--- Start ---
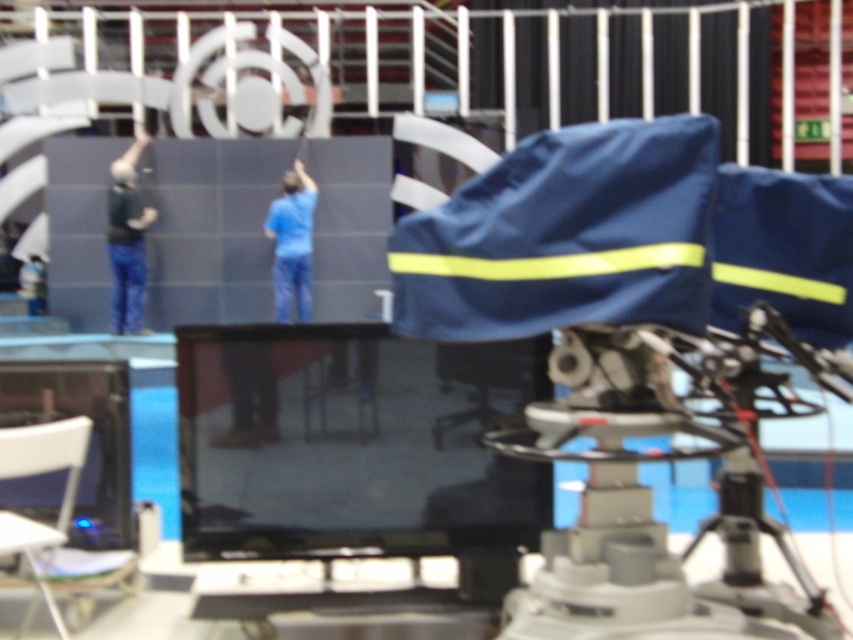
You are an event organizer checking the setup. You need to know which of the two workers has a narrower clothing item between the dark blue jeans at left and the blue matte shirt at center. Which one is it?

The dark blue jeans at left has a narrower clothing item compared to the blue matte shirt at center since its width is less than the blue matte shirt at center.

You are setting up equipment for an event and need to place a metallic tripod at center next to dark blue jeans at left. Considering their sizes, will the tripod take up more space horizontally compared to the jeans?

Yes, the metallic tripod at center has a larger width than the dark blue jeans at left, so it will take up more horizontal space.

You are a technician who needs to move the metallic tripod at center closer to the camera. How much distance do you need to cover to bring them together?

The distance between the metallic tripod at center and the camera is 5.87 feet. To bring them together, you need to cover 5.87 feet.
--- End ---
--- Start ---
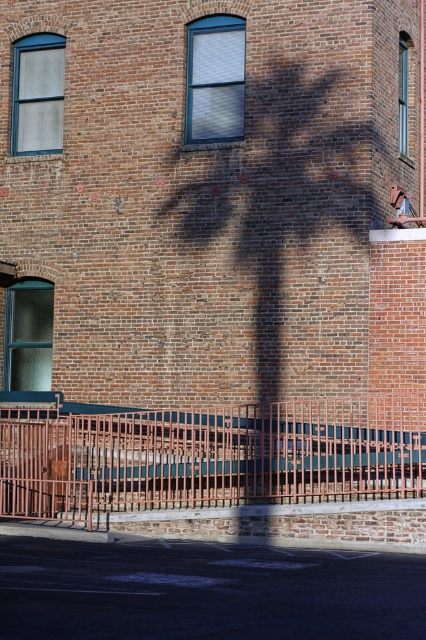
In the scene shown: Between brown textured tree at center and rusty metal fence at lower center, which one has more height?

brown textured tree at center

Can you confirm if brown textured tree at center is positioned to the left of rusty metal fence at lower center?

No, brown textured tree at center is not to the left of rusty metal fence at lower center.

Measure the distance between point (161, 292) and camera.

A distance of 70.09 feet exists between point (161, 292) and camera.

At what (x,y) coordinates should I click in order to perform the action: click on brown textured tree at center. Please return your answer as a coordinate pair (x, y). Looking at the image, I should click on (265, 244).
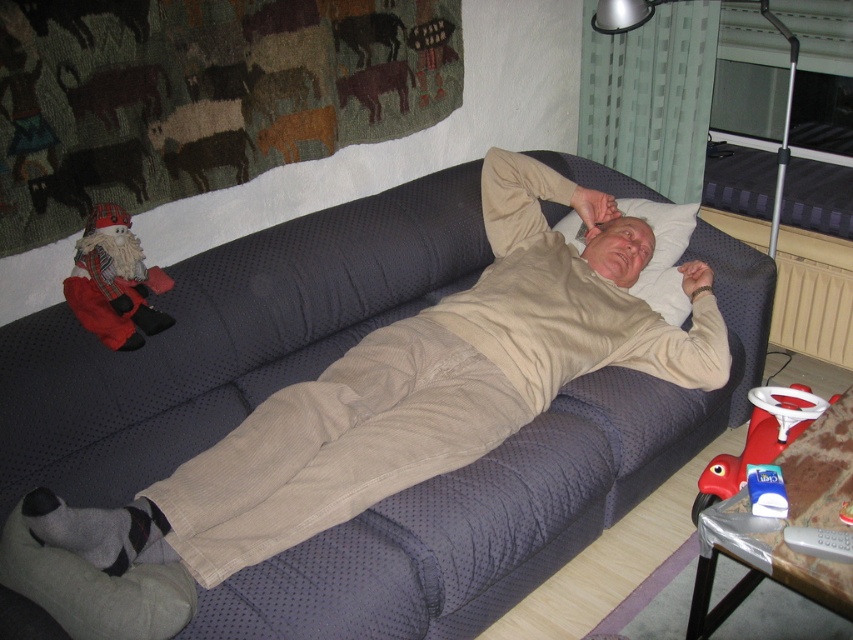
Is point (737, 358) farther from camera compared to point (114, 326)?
--- End ---
__Work required__: How many lines of the listing above contain the word "than"? Reply with the number alone.

__Final answer__: 2